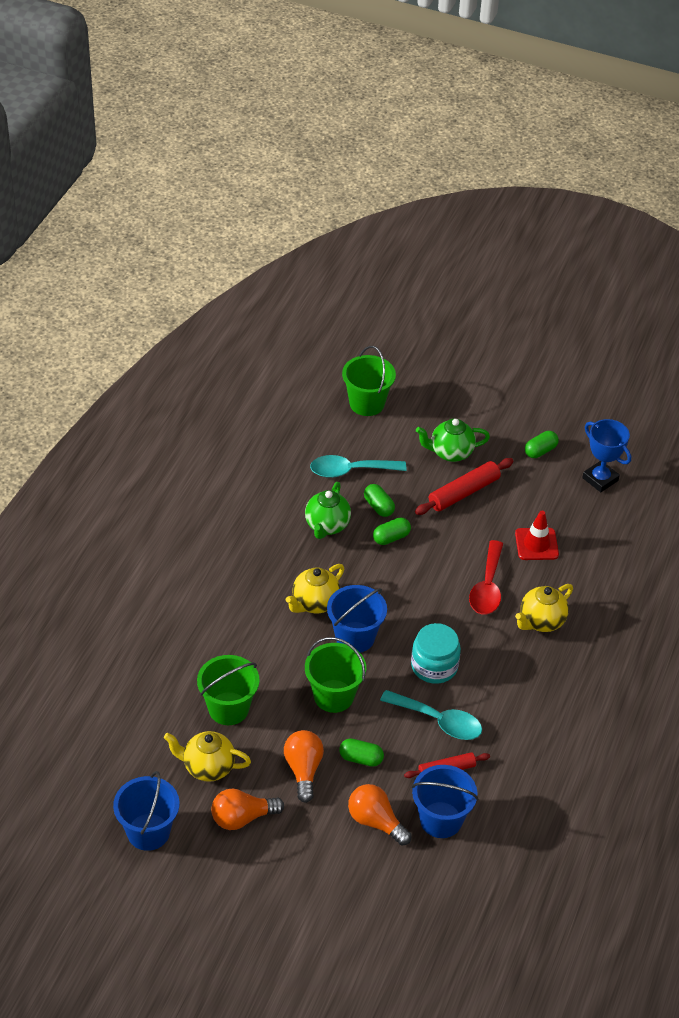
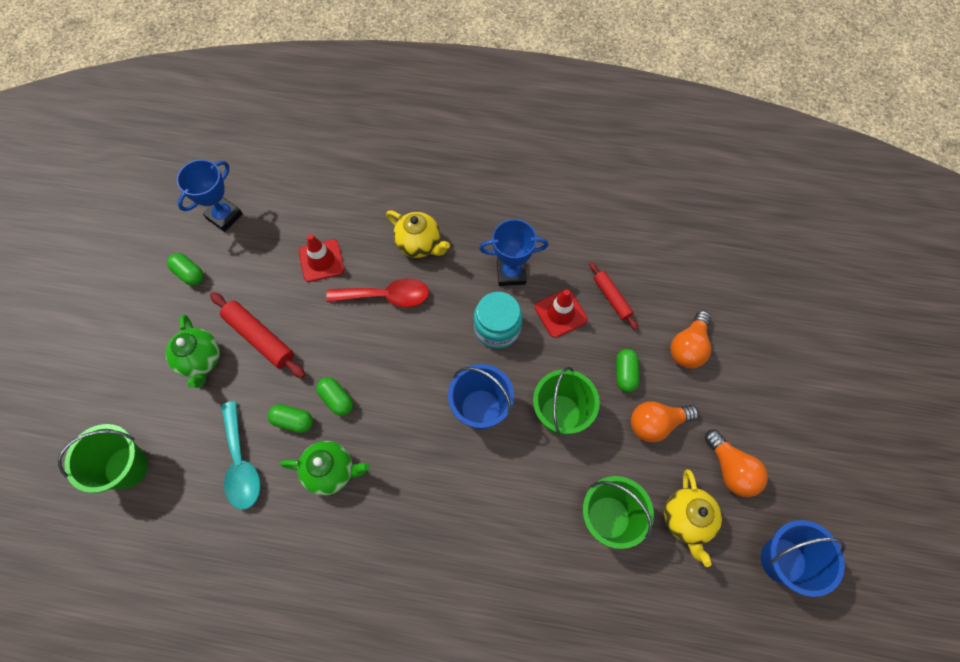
camera: 100 degrees left, 20 degrees up
(314, 603) = (445, 460): yellow teapot -> none
(378, 507) = (293, 421): green capsule -> green capsule turned 60 degrees clockwise
(438, 721) = (560, 313): turquoise spoon -> red traffic cone
(441, 820) = (666, 294): blue bucket -> none
(493, 690) = (511, 273): none -> blue trophy

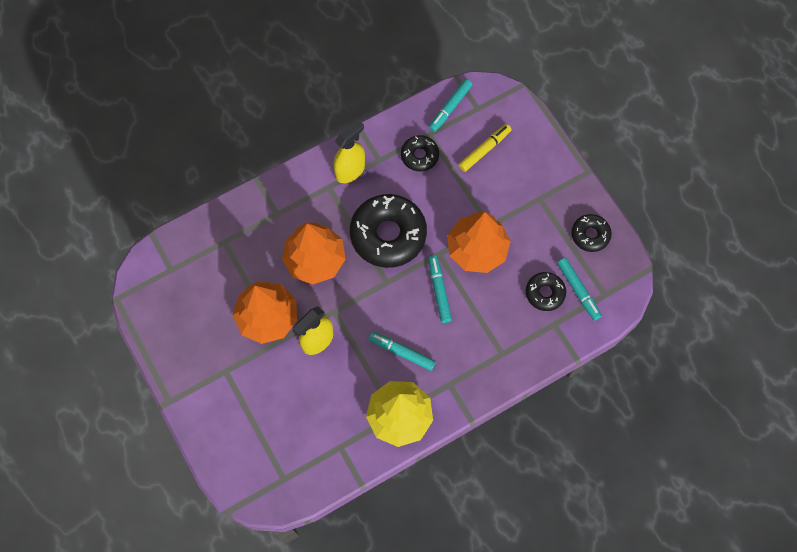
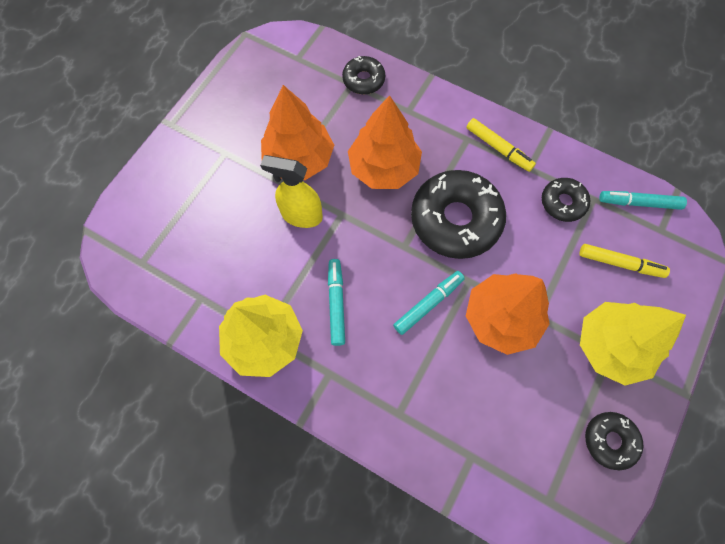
camera: 60 degrees right, 0 degrees up
(350, 170) = (498, 148): yellow spray bottle -> yellow marker
(535, 194) = (611, 346): none -> yellow tree
(545, 293) = (501, 424): black donut -> black donut (363, 80)
(578, 290) = (531, 464): turquoise marker -> none

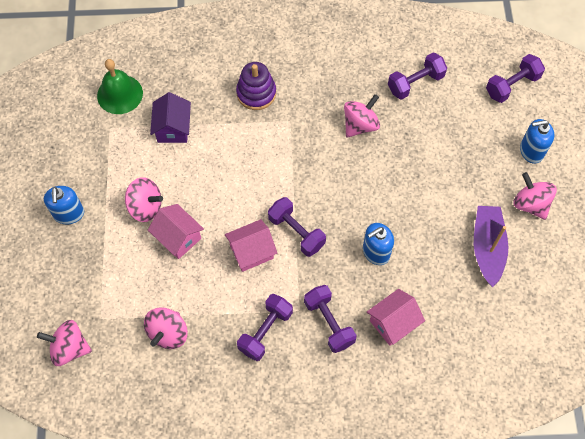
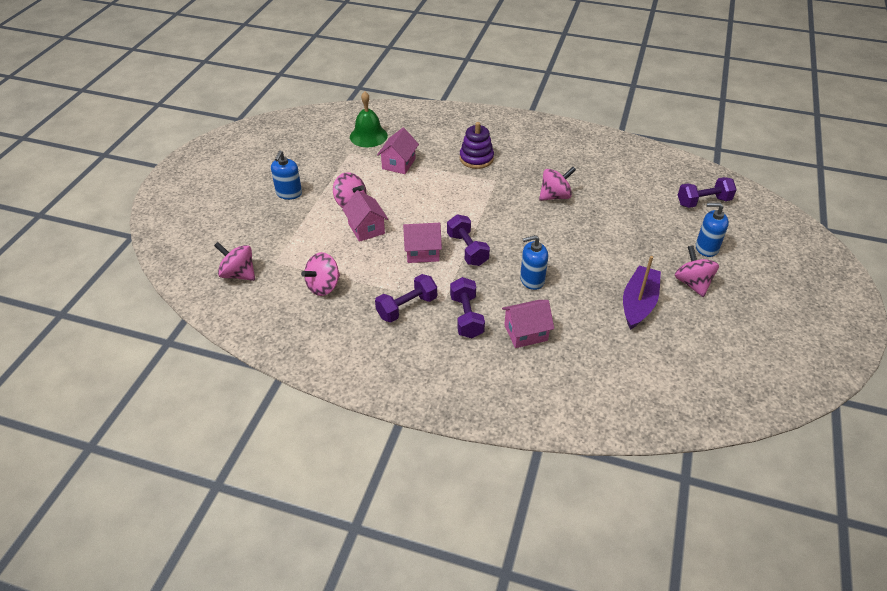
camera: 20 degrees right, 20 degrees down
(173, 128) = (398, 164): purple house -> pink house
(415, 83) = (615, 181): purple dumbbell -> none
***
* Instructions to follow
Count every line of the records above in which the string "right" appears. The number alone is to be given.

* Answer for this exercise
2